BRIEF = Reproduce the lines below from the one that contains "Where is benign epithelium? (SVG masks)" through the end, inclusive, and add nothing.

RAW DATA =
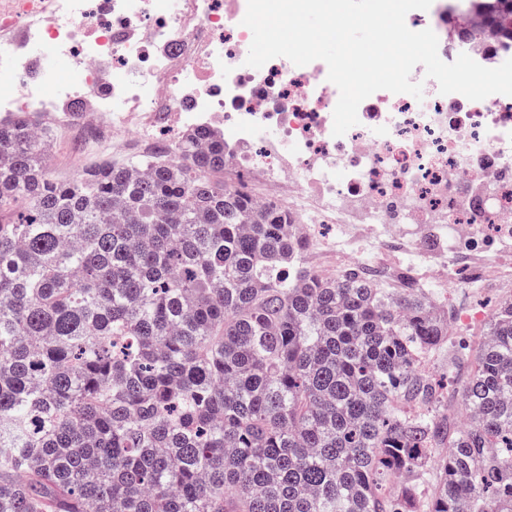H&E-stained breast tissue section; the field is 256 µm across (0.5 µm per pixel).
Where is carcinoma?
Instances as JSON below:
<instances>
[{"label": "carcinoma", "mask_w": 512, "mask_h": 512, "mask_svg": "<svg viewBox=\"0 0 512 512\" xmlns=\"http://www.w3.org/2000/svg\"><path fill=\"white\" fill-rule=\"evenodd\" d=\"M50 136L0 118V512H512V303L473 355L430 289L319 275L217 130L67 182ZM468 379V368L462 367L451 380L452 386L449 389L448 400L444 402V408L447 409L448 419L454 423H458L464 415V409L461 402V391ZM455 390V391H453Z\"/></svg>", "instance_id": "obj_1"}]
</instances>
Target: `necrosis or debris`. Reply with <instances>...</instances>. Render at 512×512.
<instances>
[{
  "instance_id": "1",
  "label": "necrosis or debris",
  "mask_w": 512,
  "mask_h": 512,
  "mask_svg": "<svg viewBox=\"0 0 512 512\" xmlns=\"http://www.w3.org/2000/svg\"><path fill=\"white\" fill-rule=\"evenodd\" d=\"M246 10L247 0H0V79L17 85L0 112L45 113L79 147L121 153H148L167 131L219 130L225 184L284 207L336 273L452 288L465 270L479 287L512 288V254L468 241L512 239V96L443 95L419 65L423 99L377 91L337 137L326 63L248 66ZM449 13L481 27L468 0H432L406 25L432 29L447 63L512 58L489 36L444 31ZM61 64L77 80L60 78ZM363 242L373 255L357 251Z\"/></svg>"
}]
</instances>
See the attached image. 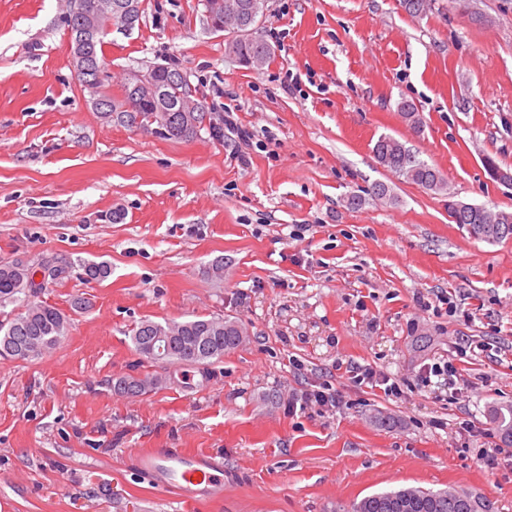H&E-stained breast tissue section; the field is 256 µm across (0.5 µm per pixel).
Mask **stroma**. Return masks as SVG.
I'll return each mask as SVG.
<instances>
[{"label":"stroma","instance_id":"obj_1","mask_svg":"<svg viewBox=\"0 0 512 512\" xmlns=\"http://www.w3.org/2000/svg\"><path fill=\"white\" fill-rule=\"evenodd\" d=\"M141 6L139 26L106 38L112 82L178 65L210 108L191 139L92 110L67 50L70 0H0V263H66L35 299L70 319L41 357L0 360V512H345L407 486L512 512V458L477 455L489 407L512 403V240L478 241L448 219L452 195L512 210V186L483 166L512 171V0H433L415 17L402 0H266L275 55L259 70L225 55L201 0ZM289 71L301 92H285ZM228 109L256 144L215 136ZM382 135L435 166L446 191L381 167ZM377 182L392 202L370 197ZM83 262L111 274L85 281ZM446 293L456 313L433 309ZM212 317L248 339L208 366L151 363L131 342L145 319ZM446 361L460 372L453 400L421 382ZM351 363L397 379L401 397L353 383ZM146 373L159 389L106 385ZM327 383L340 408L291 412ZM464 421L475 433L463 440ZM161 448L222 461L223 499L160 495L137 459Z\"/></svg>","mask_w":512,"mask_h":512}]
</instances>
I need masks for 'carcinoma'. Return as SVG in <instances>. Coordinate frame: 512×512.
I'll use <instances>...</instances> for the list:
<instances>
[{
  "instance_id": "cac0c4a2",
  "label": "carcinoma",
  "mask_w": 512,
  "mask_h": 512,
  "mask_svg": "<svg viewBox=\"0 0 512 512\" xmlns=\"http://www.w3.org/2000/svg\"><path fill=\"white\" fill-rule=\"evenodd\" d=\"M230 1L241 5L240 14L243 19L241 24L232 23L226 29L225 55L244 66L260 69L270 61L274 53L273 47L259 34V19L264 14L266 0H224L226 3ZM147 72L154 75L156 84L162 90L161 94L151 98H134L123 83L118 92L114 93L110 83L96 81L93 72L85 74L79 84L88 91L90 101L107 102L111 109L108 118L114 122L171 140H189L196 136L209 109L204 101H199L198 113L193 122L179 111L183 97L191 93L188 81L180 80L182 69L175 65H158L148 68ZM391 143L395 145V159L386 164L388 171L426 190H447L439 170L392 136L382 135L377 139L373 147L374 156H379L382 149ZM478 217L480 223L489 225V228L483 233L471 232L477 240L496 244L512 239V211L492 212L485 208ZM81 268L83 278L87 281L104 280L111 274L110 266L103 262H84ZM30 271L29 265L22 266L16 261L0 264V303L16 305L9 318L0 321V358L3 360L35 359L57 346L68 331L69 319L63 311L32 300L39 285L31 280ZM243 333L245 328L241 324L224 318L164 323L144 320L135 327L132 342L140 353L150 336H176L178 340L168 354L169 362L182 365L188 351L196 348L202 340L211 352L191 362L194 366L223 359L224 353L238 347L237 338ZM121 380L128 384L129 390L140 395L155 390L159 385V380L148 374L123 376ZM488 418L502 442L512 446V433L505 431L501 425V420L505 418L512 421V404L491 406ZM404 492L428 501L448 496L446 490L401 488L367 496L353 503L351 512H387L386 503Z\"/></svg>"
}]
</instances>
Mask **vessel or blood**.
Here are the masks:
<instances>
[{
    "label": "vessel or blood",
    "instance_id": "obj_1",
    "mask_svg": "<svg viewBox=\"0 0 512 512\" xmlns=\"http://www.w3.org/2000/svg\"><path fill=\"white\" fill-rule=\"evenodd\" d=\"M138 467L159 489L183 502L209 492L224 495V468L208 455L180 449L149 451L139 456Z\"/></svg>",
    "mask_w": 512,
    "mask_h": 512
}]
</instances>
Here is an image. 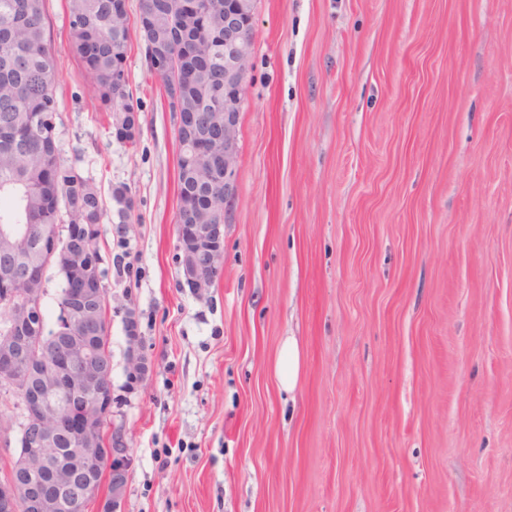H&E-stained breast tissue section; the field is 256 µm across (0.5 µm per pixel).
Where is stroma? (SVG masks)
<instances>
[{"instance_id": "obj_1", "label": "stroma", "mask_w": 512, "mask_h": 512, "mask_svg": "<svg viewBox=\"0 0 512 512\" xmlns=\"http://www.w3.org/2000/svg\"><path fill=\"white\" fill-rule=\"evenodd\" d=\"M45 10L60 159L104 203L124 512H512V0H255L238 191L202 293L138 27L131 145L66 49V0ZM130 312L150 366L134 382ZM21 423L0 389V477ZM302 354L298 340L288 337L279 351L274 364L275 376L282 388L292 391L297 386L302 372Z\"/></svg>"}]
</instances>
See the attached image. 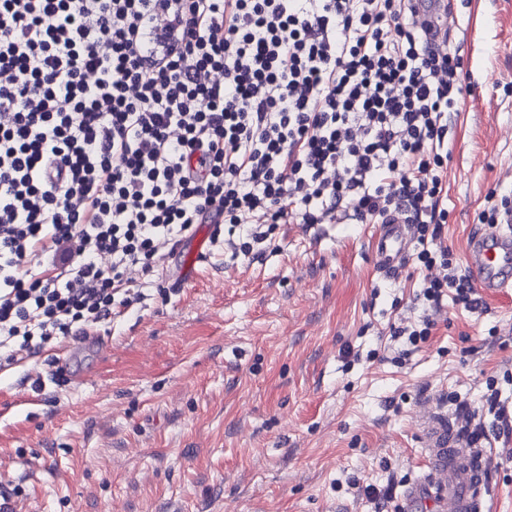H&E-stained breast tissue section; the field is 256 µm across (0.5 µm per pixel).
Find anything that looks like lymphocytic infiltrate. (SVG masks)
Instances as JSON below:
<instances>
[{"instance_id": "lymphocytic-infiltrate-1", "label": "lymphocytic infiltrate", "mask_w": 512, "mask_h": 512, "mask_svg": "<svg viewBox=\"0 0 512 512\" xmlns=\"http://www.w3.org/2000/svg\"><path fill=\"white\" fill-rule=\"evenodd\" d=\"M465 77L412 0H0V370L142 303L201 224L250 258L401 211L431 314L482 309L442 240ZM453 404L467 444L512 446L494 380Z\"/></svg>"}]
</instances>
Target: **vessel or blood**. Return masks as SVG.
<instances>
[{"instance_id": "b4317fda", "label": "vessel or blood", "mask_w": 512, "mask_h": 512, "mask_svg": "<svg viewBox=\"0 0 512 512\" xmlns=\"http://www.w3.org/2000/svg\"><path fill=\"white\" fill-rule=\"evenodd\" d=\"M450 0H424L421 16L432 25L436 45L448 43ZM413 227L404 214L389 215L372 239V254L377 273L396 279L409 262V243ZM208 230L200 228L195 244L181 265L179 283L191 281L196 266L207 252ZM468 275L485 295H496L512 288V225L500 224L475 230L467 241ZM426 467L408 487L402 499V512H413L421 493H428L438 512H483L489 496L488 456L485 449L461 440L446 415H438L425 432Z\"/></svg>"}]
</instances>
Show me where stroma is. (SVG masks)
<instances>
[{"mask_svg": "<svg viewBox=\"0 0 512 512\" xmlns=\"http://www.w3.org/2000/svg\"><path fill=\"white\" fill-rule=\"evenodd\" d=\"M451 28L469 90L451 115L443 243L461 269L487 195L512 194V0H455ZM373 230L283 224L252 261L219 243L178 289L171 261L106 330L111 356L54 343L0 377L15 512H374L364 486L402 496L425 463L422 418L453 393L479 402L491 377L512 396V289L475 313L444 300L408 349L389 326L424 316V272L379 278ZM490 455L488 512H512V450Z\"/></svg>", "mask_w": 512, "mask_h": 512, "instance_id": "stroma-1", "label": "stroma"}]
</instances>
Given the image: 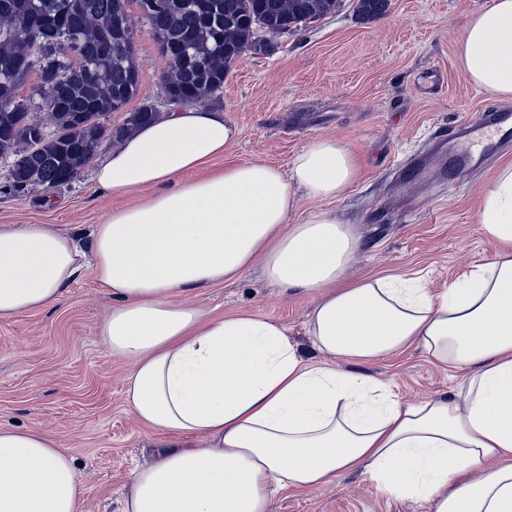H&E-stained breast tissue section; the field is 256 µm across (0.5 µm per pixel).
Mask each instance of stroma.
Instances as JSON below:
<instances>
[{
    "mask_svg": "<svg viewBox=\"0 0 512 512\" xmlns=\"http://www.w3.org/2000/svg\"><path fill=\"white\" fill-rule=\"evenodd\" d=\"M491 2L391 0L386 16L364 21L352 0H342L335 13L270 37L267 52H245L206 101L240 131L215 167L264 162L284 169L311 139L335 137L359 164L353 185L329 203L361 242L349 281L392 276L438 290L476 270L499 249L478 222L480 193L512 164V148L494 153L483 144L470 163L459 164L449 135L494 100L469 83L457 62L465 21ZM127 13L140 88L125 109L109 114L115 128L142 105L162 113L168 107L162 83L168 61L135 0ZM124 201L101 191L88 166L53 189L0 193V226L47 224L84 241ZM188 300L214 316L253 312L277 321L304 359H318L305 334L317 294L282 291L261 265L196 289ZM111 302L93 269L85 268L57 306L0 320V425L38 430L68 449L84 476L85 512H121L132 472L150 460L157 441L124 404L128 363L96 334ZM343 367L386 383L404 403L448 395L466 376L414 345ZM267 512L429 507L377 493L367 475L355 472L305 492L276 493Z\"/></svg>",
    "mask_w": 512,
    "mask_h": 512,
    "instance_id": "35a3bbf8",
    "label": "stroma"
}]
</instances>
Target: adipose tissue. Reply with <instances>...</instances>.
I'll list each match as a JSON object with an SVG mask.
<instances>
[{
	"instance_id": "obj_1",
	"label": "adipose tissue",
	"mask_w": 512,
	"mask_h": 512,
	"mask_svg": "<svg viewBox=\"0 0 512 512\" xmlns=\"http://www.w3.org/2000/svg\"><path fill=\"white\" fill-rule=\"evenodd\" d=\"M457 59L471 84L512 99V0L467 19ZM237 136L201 106L139 125L95 169L101 188L139 200L95 225L89 248L43 224L0 227V320L56 305L87 264L112 295L99 334L132 364L128 408L160 436L121 512H266L272 493L360 469L430 512H512V165L478 212L500 251L435 293L390 277L347 283L358 236L335 211L298 216L301 200L353 185L347 144L318 137L287 169L246 162L199 177ZM257 262L282 289L319 293L307 334L322 363L277 322L182 302ZM413 343L468 369L457 392L405 404L337 366ZM0 512H83L67 449L0 425Z\"/></svg>"
}]
</instances>
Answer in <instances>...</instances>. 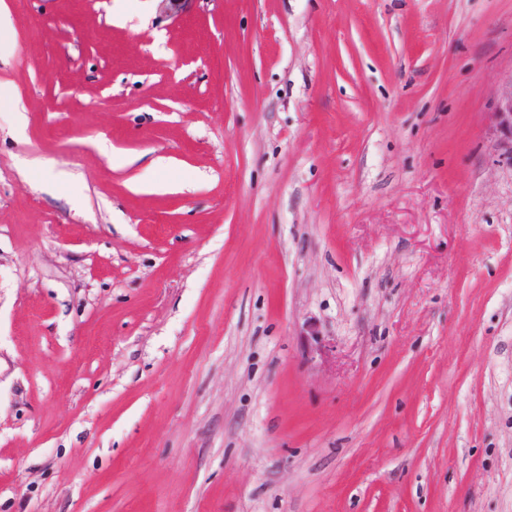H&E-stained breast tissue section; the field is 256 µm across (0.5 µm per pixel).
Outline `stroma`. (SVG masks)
I'll list each match as a JSON object with an SVG mask.
<instances>
[{
    "mask_svg": "<svg viewBox=\"0 0 512 512\" xmlns=\"http://www.w3.org/2000/svg\"><path fill=\"white\" fill-rule=\"evenodd\" d=\"M4 2L0 512H512V0ZM494 113L501 134V146L512 160V89L499 99L497 112Z\"/></svg>",
    "mask_w": 512,
    "mask_h": 512,
    "instance_id": "stroma-1",
    "label": "stroma"
}]
</instances>
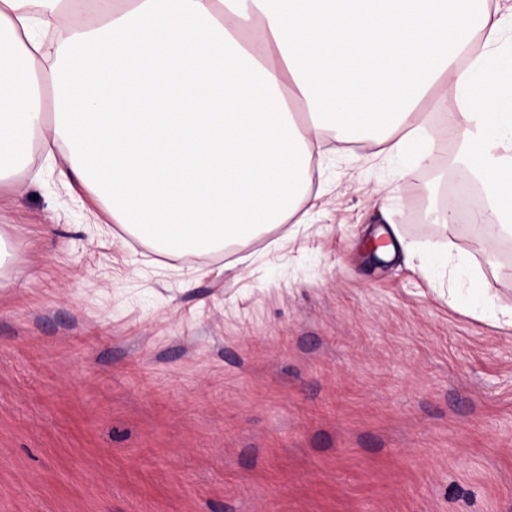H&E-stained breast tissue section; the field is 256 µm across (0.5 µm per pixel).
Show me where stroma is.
<instances>
[{
  "label": "stroma",
  "mask_w": 512,
  "mask_h": 512,
  "mask_svg": "<svg viewBox=\"0 0 512 512\" xmlns=\"http://www.w3.org/2000/svg\"><path fill=\"white\" fill-rule=\"evenodd\" d=\"M433 163L326 136L286 227L166 255L33 144L0 179V512H512V242ZM411 258L374 262L368 229Z\"/></svg>",
  "instance_id": "1"
}]
</instances>
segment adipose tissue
<instances>
[{"label":"adipose tissue","instance_id":"adipose-tissue-1","mask_svg":"<svg viewBox=\"0 0 512 512\" xmlns=\"http://www.w3.org/2000/svg\"><path fill=\"white\" fill-rule=\"evenodd\" d=\"M511 35L490 0H0V176L64 143L61 177L117 223L204 256L285 224L327 134L431 163L423 105L450 91L441 124L489 250L512 238Z\"/></svg>","mask_w":512,"mask_h":512}]
</instances>
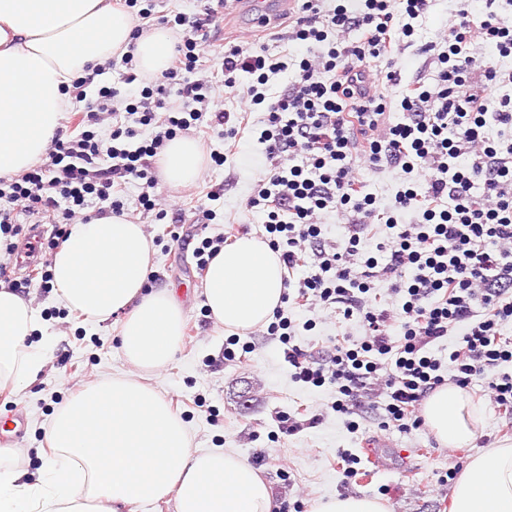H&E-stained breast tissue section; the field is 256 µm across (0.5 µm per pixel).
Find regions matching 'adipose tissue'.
<instances>
[{"label": "adipose tissue", "mask_w": 512, "mask_h": 512, "mask_svg": "<svg viewBox=\"0 0 512 512\" xmlns=\"http://www.w3.org/2000/svg\"><path fill=\"white\" fill-rule=\"evenodd\" d=\"M135 19L110 0H0V178L29 170L60 128L65 89L104 59L134 52L144 74L169 66L171 35L133 38ZM205 151L194 139L169 141L160 173L172 188L194 183ZM151 245L141 225L107 214L70 225L52 257V289L62 307L96 323L121 315L128 361L160 369L182 338L183 313L168 289L147 283ZM286 294L284 268L267 242L246 235L210 262L206 306L214 321L246 332L271 321ZM41 323L30 301L0 284V386L22 390L44 355L31 343ZM476 408L461 388L432 392L424 418L437 439L462 448L475 437ZM47 476L0 466V512H133L172 498L177 512H274L270 485L231 452L190 446L182 420L152 388L124 378L75 394L50 431ZM452 512H512V447L470 459L453 491Z\"/></svg>", "instance_id": "ef3b65f1"}]
</instances>
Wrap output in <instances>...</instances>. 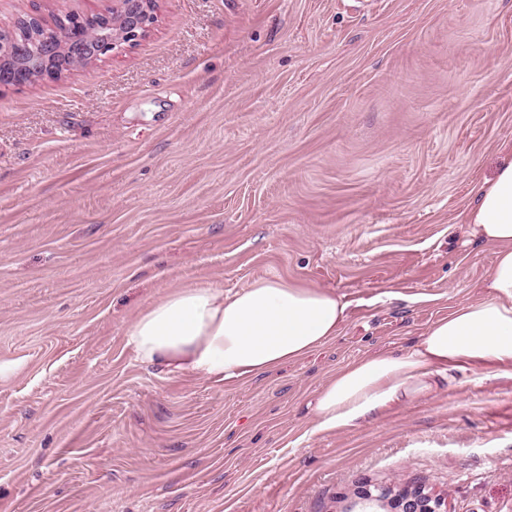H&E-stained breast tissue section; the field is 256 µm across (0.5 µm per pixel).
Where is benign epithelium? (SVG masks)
Listing matches in <instances>:
<instances>
[{
    "label": "benign epithelium",
    "mask_w": 512,
    "mask_h": 512,
    "mask_svg": "<svg viewBox=\"0 0 512 512\" xmlns=\"http://www.w3.org/2000/svg\"><path fill=\"white\" fill-rule=\"evenodd\" d=\"M157 0H112V9L102 13L70 14L53 29V37L39 38L44 28L37 16L26 18L30 39L14 34L0 39V86L22 87L35 76L26 73L31 65L42 67L39 77L59 78L66 72L97 61L112 51L134 46L145 38L156 21ZM357 497L366 502L386 500L394 512H447L445 498L415 481L400 489L392 485L363 483Z\"/></svg>",
    "instance_id": "1"
}]
</instances>
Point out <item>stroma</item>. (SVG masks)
<instances>
[{
	"instance_id": "obj_1",
	"label": "stroma",
	"mask_w": 512,
	"mask_h": 512,
	"mask_svg": "<svg viewBox=\"0 0 512 512\" xmlns=\"http://www.w3.org/2000/svg\"><path fill=\"white\" fill-rule=\"evenodd\" d=\"M112 0H0V30ZM149 35L0 87V512H345L421 481L512 512V366L312 433L336 372L483 297L466 215L512 148V0H158ZM326 288L338 335L224 383L141 362L179 288Z\"/></svg>"
}]
</instances>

RESULT OF THIS TASK =
Where is benign epithelium? (SVG masks)
Listing matches in <instances>:
<instances>
[{
    "label": "benign epithelium",
    "mask_w": 512,
    "mask_h": 512,
    "mask_svg": "<svg viewBox=\"0 0 512 512\" xmlns=\"http://www.w3.org/2000/svg\"><path fill=\"white\" fill-rule=\"evenodd\" d=\"M157 0H112V9L102 13L70 14L53 29V37L39 38L44 28L37 16L26 18L30 39L14 34L0 39V86L22 87L35 76L26 73L31 65L42 67L39 77L59 78L66 72L97 61L112 51L134 46L145 38L156 21ZM357 497L366 502L386 500L394 512H447L445 498L415 481L400 489L392 485L363 483Z\"/></svg>",
    "instance_id": "1"
}]
</instances>
Point out <item>stroma</item>. (SVG masks)
<instances>
[{
	"instance_id": "obj_1",
	"label": "stroma",
	"mask_w": 512,
	"mask_h": 512,
	"mask_svg": "<svg viewBox=\"0 0 512 512\" xmlns=\"http://www.w3.org/2000/svg\"><path fill=\"white\" fill-rule=\"evenodd\" d=\"M112 0H0V30ZM149 35L0 87V512H345L421 481L512 512V366L312 433L336 372L483 297L466 215L512 148V0H158ZM326 288L338 335L224 383L141 362L179 288Z\"/></svg>"
}]
</instances>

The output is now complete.